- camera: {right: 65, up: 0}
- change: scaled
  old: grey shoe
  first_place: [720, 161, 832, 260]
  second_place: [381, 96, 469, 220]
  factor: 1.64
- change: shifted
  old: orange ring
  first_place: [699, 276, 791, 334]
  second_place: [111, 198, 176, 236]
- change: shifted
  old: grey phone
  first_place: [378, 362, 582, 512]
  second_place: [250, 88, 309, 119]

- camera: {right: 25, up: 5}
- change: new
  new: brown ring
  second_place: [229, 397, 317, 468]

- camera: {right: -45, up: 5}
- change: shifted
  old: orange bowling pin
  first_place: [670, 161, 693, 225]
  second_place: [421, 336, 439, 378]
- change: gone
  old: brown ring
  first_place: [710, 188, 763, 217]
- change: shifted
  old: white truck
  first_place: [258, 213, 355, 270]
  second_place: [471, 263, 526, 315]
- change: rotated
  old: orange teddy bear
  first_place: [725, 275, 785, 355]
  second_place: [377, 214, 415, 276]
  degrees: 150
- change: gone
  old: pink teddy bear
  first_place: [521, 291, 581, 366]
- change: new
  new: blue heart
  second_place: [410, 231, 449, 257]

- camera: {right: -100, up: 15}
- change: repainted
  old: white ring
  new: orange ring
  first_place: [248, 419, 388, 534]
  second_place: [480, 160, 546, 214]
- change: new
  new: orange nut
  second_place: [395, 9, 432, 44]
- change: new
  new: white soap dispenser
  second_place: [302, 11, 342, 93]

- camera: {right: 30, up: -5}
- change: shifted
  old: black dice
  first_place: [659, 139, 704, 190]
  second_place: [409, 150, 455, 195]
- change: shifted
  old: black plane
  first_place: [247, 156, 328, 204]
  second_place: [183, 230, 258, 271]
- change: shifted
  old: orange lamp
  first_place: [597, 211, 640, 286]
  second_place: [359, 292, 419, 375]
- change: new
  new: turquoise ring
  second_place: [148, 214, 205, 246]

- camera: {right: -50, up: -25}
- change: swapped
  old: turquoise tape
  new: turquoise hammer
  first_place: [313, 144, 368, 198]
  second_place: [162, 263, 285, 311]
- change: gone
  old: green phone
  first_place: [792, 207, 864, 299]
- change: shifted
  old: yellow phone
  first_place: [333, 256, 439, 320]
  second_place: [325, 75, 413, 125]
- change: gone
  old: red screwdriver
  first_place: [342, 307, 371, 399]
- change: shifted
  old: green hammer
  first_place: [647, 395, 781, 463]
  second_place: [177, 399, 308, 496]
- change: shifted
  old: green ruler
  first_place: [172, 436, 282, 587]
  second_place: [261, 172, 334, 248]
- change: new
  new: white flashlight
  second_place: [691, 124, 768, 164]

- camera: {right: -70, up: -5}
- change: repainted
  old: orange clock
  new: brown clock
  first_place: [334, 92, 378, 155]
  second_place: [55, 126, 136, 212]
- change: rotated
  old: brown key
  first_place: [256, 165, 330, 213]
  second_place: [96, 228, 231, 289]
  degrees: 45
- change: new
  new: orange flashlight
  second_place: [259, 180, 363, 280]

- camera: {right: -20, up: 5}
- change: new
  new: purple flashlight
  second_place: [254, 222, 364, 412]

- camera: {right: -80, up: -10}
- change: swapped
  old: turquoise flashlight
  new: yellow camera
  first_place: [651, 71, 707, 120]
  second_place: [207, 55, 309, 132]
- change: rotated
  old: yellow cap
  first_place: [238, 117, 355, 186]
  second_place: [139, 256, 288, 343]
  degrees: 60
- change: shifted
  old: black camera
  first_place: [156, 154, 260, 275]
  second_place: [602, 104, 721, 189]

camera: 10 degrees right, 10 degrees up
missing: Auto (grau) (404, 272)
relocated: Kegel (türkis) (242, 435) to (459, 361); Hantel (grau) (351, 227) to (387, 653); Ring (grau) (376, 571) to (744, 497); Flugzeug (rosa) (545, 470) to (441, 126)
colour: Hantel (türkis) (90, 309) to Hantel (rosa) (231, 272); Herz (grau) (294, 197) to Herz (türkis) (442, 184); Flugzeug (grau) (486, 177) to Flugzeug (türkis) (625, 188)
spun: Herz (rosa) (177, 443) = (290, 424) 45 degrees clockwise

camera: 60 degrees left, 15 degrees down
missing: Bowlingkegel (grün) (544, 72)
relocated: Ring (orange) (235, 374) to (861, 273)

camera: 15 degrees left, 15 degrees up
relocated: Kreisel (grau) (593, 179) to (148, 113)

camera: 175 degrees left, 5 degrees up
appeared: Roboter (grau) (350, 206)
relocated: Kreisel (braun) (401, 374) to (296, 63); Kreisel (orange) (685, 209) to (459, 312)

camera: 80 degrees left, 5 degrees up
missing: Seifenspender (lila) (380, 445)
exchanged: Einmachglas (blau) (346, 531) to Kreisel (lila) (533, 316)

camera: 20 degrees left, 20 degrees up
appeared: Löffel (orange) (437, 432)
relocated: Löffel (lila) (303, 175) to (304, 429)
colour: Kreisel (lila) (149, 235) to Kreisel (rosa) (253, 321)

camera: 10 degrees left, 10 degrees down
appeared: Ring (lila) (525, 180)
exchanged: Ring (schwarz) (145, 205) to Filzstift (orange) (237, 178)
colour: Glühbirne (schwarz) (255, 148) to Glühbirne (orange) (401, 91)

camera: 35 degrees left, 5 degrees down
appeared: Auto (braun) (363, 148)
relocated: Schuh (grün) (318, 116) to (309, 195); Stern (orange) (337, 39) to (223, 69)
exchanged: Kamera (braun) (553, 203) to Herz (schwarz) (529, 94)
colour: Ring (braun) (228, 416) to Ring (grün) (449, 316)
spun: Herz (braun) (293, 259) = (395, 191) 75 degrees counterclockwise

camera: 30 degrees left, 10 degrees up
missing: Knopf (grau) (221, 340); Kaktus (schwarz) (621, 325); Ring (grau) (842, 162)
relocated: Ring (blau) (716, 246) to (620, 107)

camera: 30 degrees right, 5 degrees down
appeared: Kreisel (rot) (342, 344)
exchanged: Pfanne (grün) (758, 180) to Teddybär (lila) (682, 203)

========

— To do —
The answer must be a verbatim transcription of all the entries.

— Response box —
- camera: {right: 65, up: 0}
- change: scaled
  old: grey shoe
  first_place: [720, 161, 832, 260]
  second_place: [381, 96, 469, 220]
  factor: 1.64
- change: shifted
  old: orange ring
  first_place: [699, 276, 791, 334]
  second_place: [111, 198, 176, 236]
- change: shifted
  old: grey phone
  first_place: [378, 362, 582, 512]
  second_place: [250, 88, 309, 119]

- camera: {right: 25, up: 5}
- change: new
  new: brown ring
  second_place: [229, 397, 317, 468]

- camera: {right: -45, up: 5}
- change: shifted
  old: orange bowling pin
  first_place: [670, 161, 693, 225]
  second_place: [421, 336, 439, 378]
- change: gone
  old: brown ring
  first_place: [710, 188, 763, 217]
- change: shifted
  old: white truck
  first_place: [258, 213, 355, 270]
  second_place: [471, 263, 526, 315]
- change: rotated
  old: orange teddy bear
  first_place: [725, 275, 785, 355]
  second_place: [377, 214, 415, 276]
  degrees: 150
- change: gone
  old: pink teddy bear
  first_place: [521, 291, 581, 366]
- change: new
  new: blue heart
  second_place: [410, 231, 449, 257]

- camera: {right: -100, up: 15}
- change: repainted
  old: white ring
  new: orange ring
  first_place: [248, 419, 388, 534]
  second_place: [480, 160, 546, 214]
- change: new
  new: orange nut
  second_place: [395, 9, 432, 44]
- change: new
  new: white soap dispenser
  second_place: [302, 11, 342, 93]

- camera: {right: 30, up: -5}
- change: shifted
  old: black dice
  first_place: [659, 139, 704, 190]
  second_place: [409, 150, 455, 195]
- change: shifted
  old: black plane
  first_place: [247, 156, 328, 204]
  second_place: [183, 230, 258, 271]
- change: shifted
  old: orange lamp
  first_place: [597, 211, 640, 286]
  second_place: [359, 292, 419, 375]
- change: new
  new: turquoise ring
  second_place: [148, 214, 205, 246]

- camera: {right: -50, up: -25}
- change: swapped
  old: turquoise tape
  new: turquoise hammer
  first_place: [313, 144, 368, 198]
  second_place: [162, 263, 285, 311]
- change: gone
  old: green phone
  first_place: [792, 207, 864, 299]
- change: shifted
  old: yellow phone
  first_place: [333, 256, 439, 320]
  second_place: [325, 75, 413, 125]
- change: gone
  old: red screwdriver
  first_place: [342, 307, 371, 399]
- change: shifted
  old: green hammer
  first_place: [647, 395, 781, 463]
  second_place: [177, 399, 308, 496]
- change: shifted
  old: green ruler
  first_place: [172, 436, 282, 587]
  second_place: [261, 172, 334, 248]
- change: new
  new: white flashlight
  second_place: [691, 124, 768, 164]

- camera: {right: -70, up: -5}
- change: repainted
  old: orange clock
  new: brown clock
  first_place: [334, 92, 378, 155]
  second_place: [55, 126, 136, 212]
- change: rotated
  old: brown key
  first_place: [256, 165, 330, 213]
  second_place: [96, 228, 231, 289]
  degrees: 45
- change: new
  new: orange flashlight
  second_place: [259, 180, 363, 280]

- camera: {right: -20, up: 5}
- change: new
  new: purple flashlight
  second_place: [254, 222, 364, 412]

- camera: {right: -80, up: -10}
- change: swapped
  old: turquoise flashlight
  new: yellow camera
  first_place: [651, 71, 707, 120]
  second_place: [207, 55, 309, 132]
- change: rotated
  old: yellow cap
  first_place: [238, 117, 355, 186]
  second_place: [139, 256, 288, 343]
  degrees: 60
- change: shifted
  old: black camera
  first_place: [156, 154, 260, 275]
  second_place: [602, 104, 721, 189]

camera: 10 degrees right, 10 degrees up
missing: Auto (grau) (404, 272)
relocated: Kegel (türkis) (242, 435) to (459, 361); Hantel (grau) (351, 227) to (387, 653); Ring (grau) (376, 571) to (744, 497); Flugzeug (rosa) (545, 470) to (441, 126)
colour: Hantel (türkis) (90, 309) to Hantel (rosa) (231, 272); Herz (grau) (294, 197) to Herz (türkis) (442, 184); Flugzeug (grau) (486, 177) to Flugzeug (türkis) (625, 188)
spun: Herz (rosa) (177, 443) = (290, 424) 45 degrees clockwise

camera: 60 degrees left, 15 degrees down
missing: Bowlingkegel (grün) (544, 72)
relocated: Ring (orange) (235, 374) to (861, 273)

camera: 15 degrees left, 15 degrees up
relocated: Kreisel (grau) (593, 179) to (148, 113)

camera: 175 degrees left, 5 degrees up
appeared: Roboter (grau) (350, 206)
relocated: Kreisel (braun) (401, 374) to (296, 63); Kreisel (orange) (685, 209) to (459, 312)

camera: 80 degrees left, 5 degrees up
missing: Seifenspender (lila) (380, 445)
exchanged: Einmachglas (blau) (346, 531) to Kreisel (lila) (533, 316)

camera: 20 degrees left, 20 degrees up
appeared: Löffel (orange) (437, 432)
relocated: Löffel (lila) (303, 175) to (304, 429)
colour: Kreisel (lila) (149, 235) to Kreisel (rosa) (253, 321)

camera: 10 degrees left, 10 degrees down
appeared: Ring (lila) (525, 180)
exchanged: Ring (schwarz) (145, 205) to Filzstift (orange) (237, 178)
colour: Glühbirne (schwarz) (255, 148) to Glühbirne (orange) (401, 91)

camera: 35 degrees left, 5 degrees down
appeared: Auto (braun) (363, 148)
relocated: Schuh (grün) (318, 116) to (309, 195); Stern (orange) (337, 39) to (223, 69)
exchanged: Kamera (braun) (553, 203) to Herz (schwarz) (529, 94)
colour: Ring (braun) (228, 416) to Ring (grün) (449, 316)
spun: Herz (braun) (293, 259) = (395, 191) 75 degrees counterclockwise

camera: 30 degrees left, 10 degrees up
missing: Knopf (grau) (221, 340); Kaktus (schwarz) (621, 325); Ring (grau) (842, 162)
relocated: Ring (blau) (716, 246) to (620, 107)

camera: 30 degrees right, 5 degrees down
appeared: Kreisel (rot) (342, 344)
exchanged: Pfanne (grün) (758, 180) to Teddybär (lila) (682, 203)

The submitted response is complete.